------ Extracted information
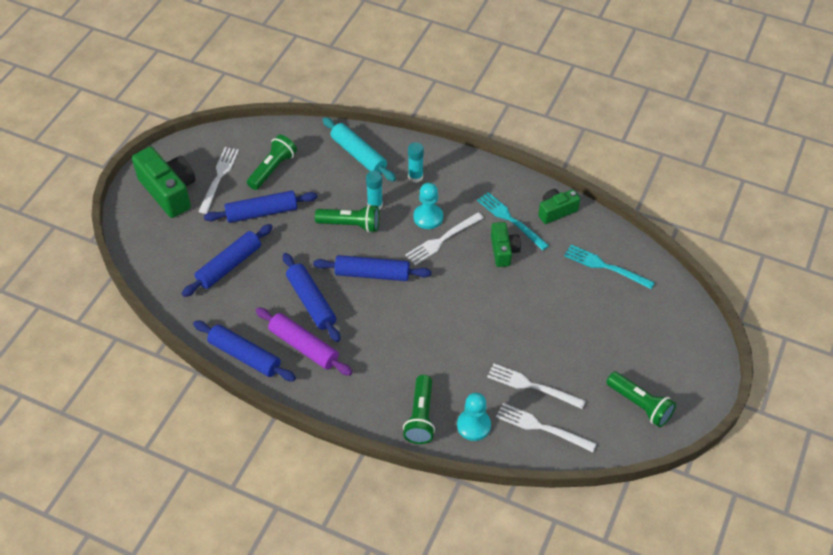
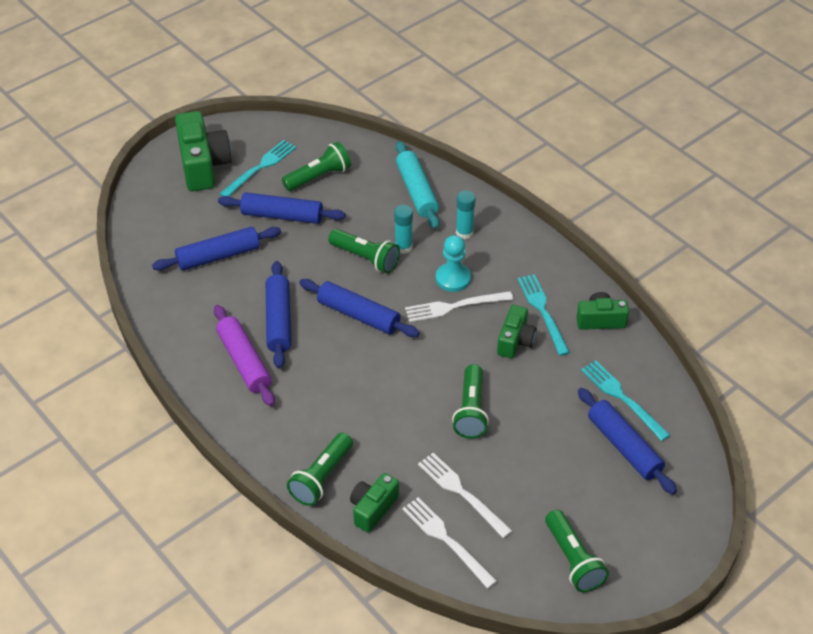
camera: 25 degrees right, 5 degrees down
(219, 177) = (260, 167): white fork -> turquoise fork
(245, 356) = (180, 349): blue rolling pin -> blue rolling pin (624, 447)
(473, 425) = (373, 508): turquoise pawn -> green camera
(502, 319) = (471, 411): none -> green flashlight

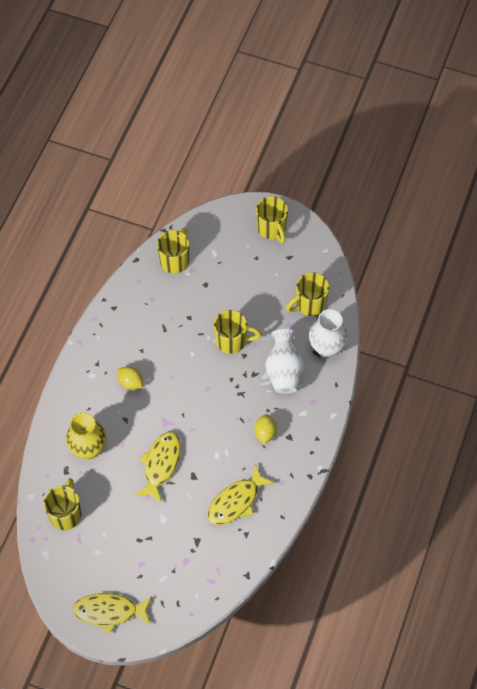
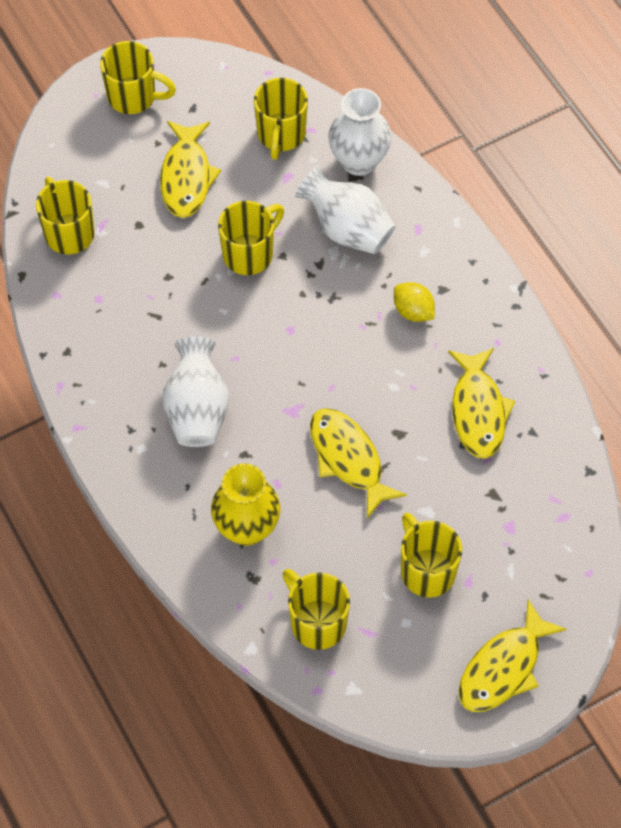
camera: 50 degrees left, 0 degrees up
(130, 382) = (197, 410): yellow lemon -> white vase
(131, 541) = (426, 571): none -> yellow mug
(249, 283) = (186, 177): none -> yellow fish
------------
_To do:_ The answer should be the complete listing, set down exactly, without pictures.

_Response area:_
camera: 25 degrees right, 5 degrees down
(219, 177) = (260, 167): white fork -> turquoise fork
(245, 356) = (180, 349): blue rolling pin -> blue rolling pin (624, 447)
(473, 425) = (373, 508): turquoise pawn -> green camera
(502, 319) = (471, 411): none -> green flashlight

camera: 50 degrees left, 0 degrees up
(130, 382) = (197, 410): yellow lemon -> white vase
(131, 541) = (426, 571): none -> yellow mug
(249, 283) = (186, 177): none -> yellow fish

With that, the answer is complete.